(Data records)
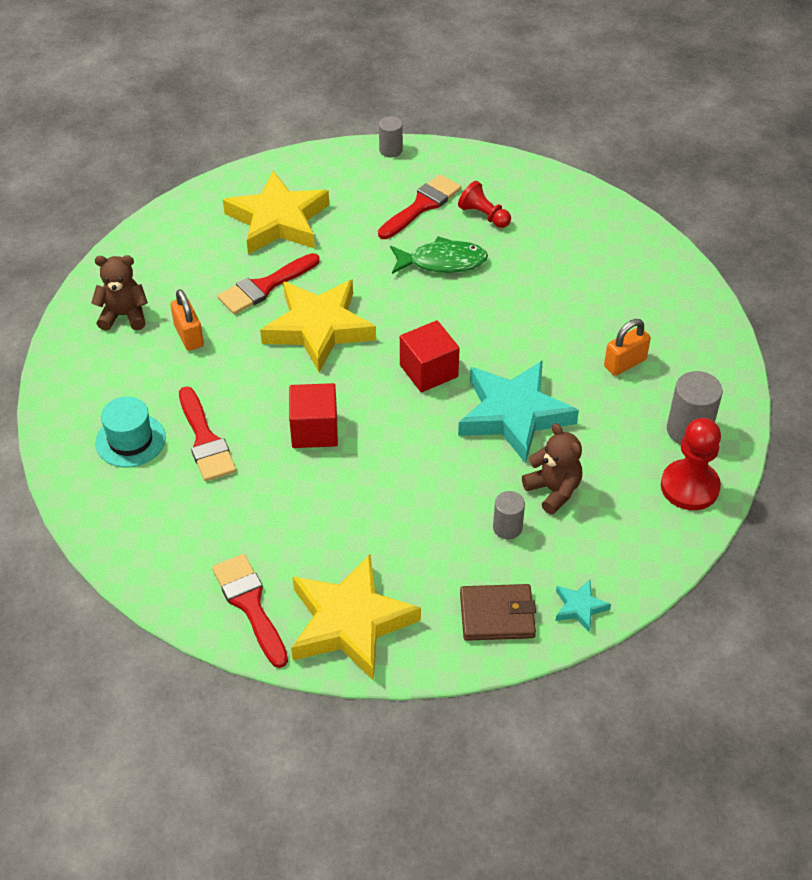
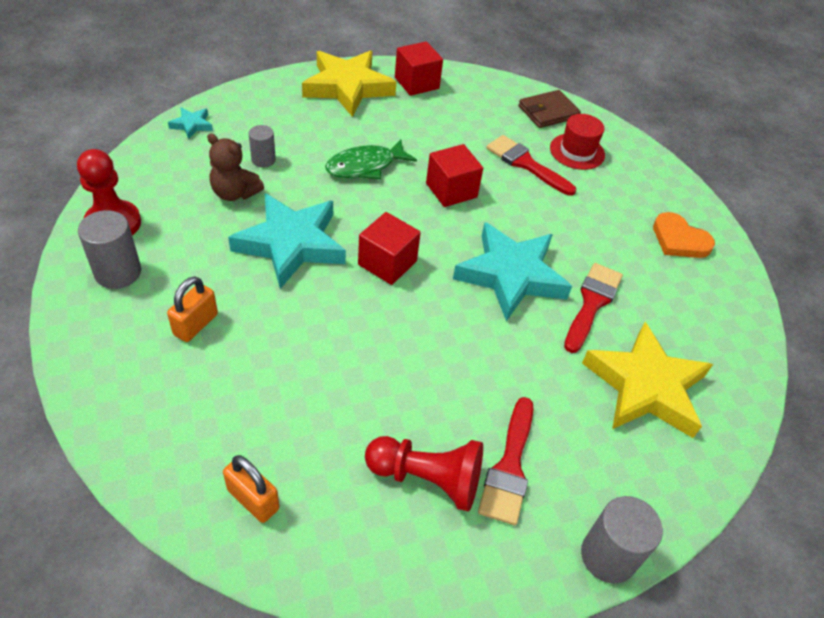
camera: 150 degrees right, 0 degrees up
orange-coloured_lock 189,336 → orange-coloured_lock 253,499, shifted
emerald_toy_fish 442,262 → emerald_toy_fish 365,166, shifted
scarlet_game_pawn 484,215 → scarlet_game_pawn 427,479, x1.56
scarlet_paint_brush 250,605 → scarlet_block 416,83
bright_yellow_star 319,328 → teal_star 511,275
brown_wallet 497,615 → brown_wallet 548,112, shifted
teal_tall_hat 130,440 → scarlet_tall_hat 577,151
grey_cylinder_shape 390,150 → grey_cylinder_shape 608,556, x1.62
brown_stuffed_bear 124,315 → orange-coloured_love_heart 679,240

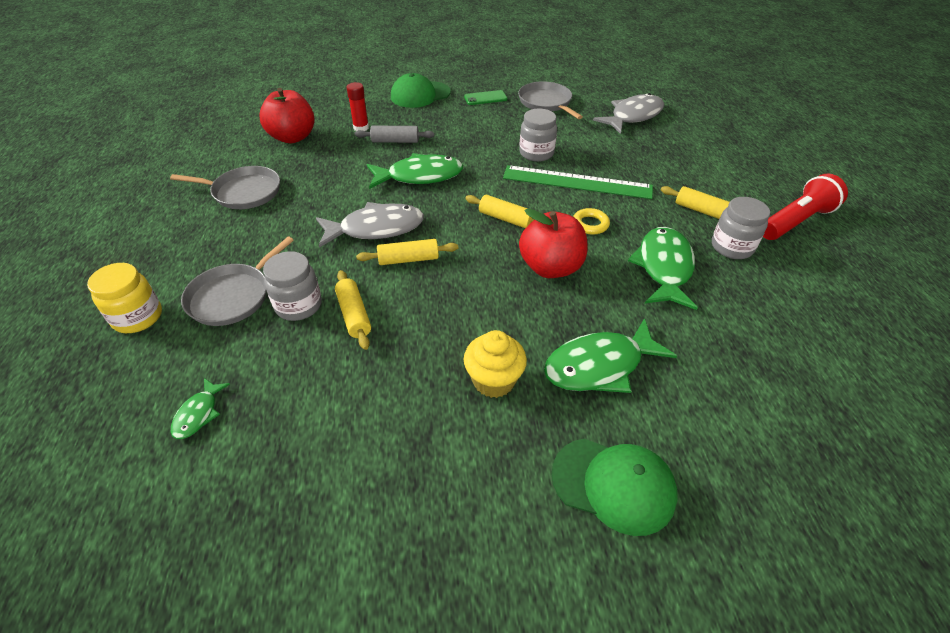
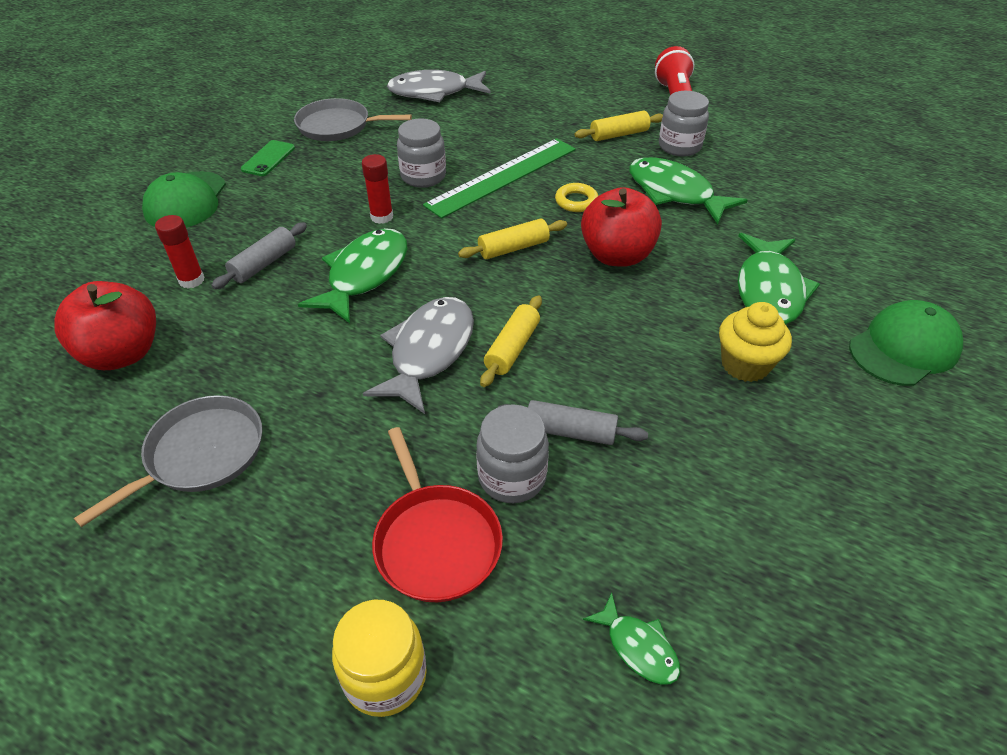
camera: 55 degrees left, 0 degrees up
- → scarlet_stick_of_glue 382,217
grey_skillet 233,296 → scarlet_skillet 436,541
grey_toy_fish 633,116 → grey_toy_fish 434,92, 90 degrees counterclockwise
bright_yellow_pastry_roller 354,315 → grey_pastry_roller 570,432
(End Data records)
**Work required:**
Please print the records above once more, word for word, omitting all pictures.

**Task answer:**
camera: 150 degrees right, 0 degrees up
orange-coloured_lock 189,336 → orange-coloured_lock 253,499, shifted
emerald_toy_fish 442,262 → emerald_toy_fish 365,166, shifted
scarlet_game_pawn 484,215 → scarlet_game_pawn 427,479, x1.56
scarlet_paint_brush 250,605 → scarlet_block 416,83
bright_yellow_star 319,328 → teal_star 511,275
brown_wallet 497,615 → brown_wallet 548,112, shifted
teal_tall_hat 130,440 → scarlet_tall_hat 577,151
grey_cylinder_shape 390,150 → grey_cylinder_shape 608,556, x1.62
brown_stuffed_bear 124,315 → orange-coloured_love_heart 679,240

camera: 55 degrees left, 0 degrees up
- → scarlet_stick_of_glue 382,217
grey_skillet 233,296 → scarlet_skillet 436,541
grey_toy_fish 633,116 → grey_toy_fish 434,92, 90 degrees counterclockwise
bright_yellow_pastry_roller 354,315 → grey_pastry_roller 570,432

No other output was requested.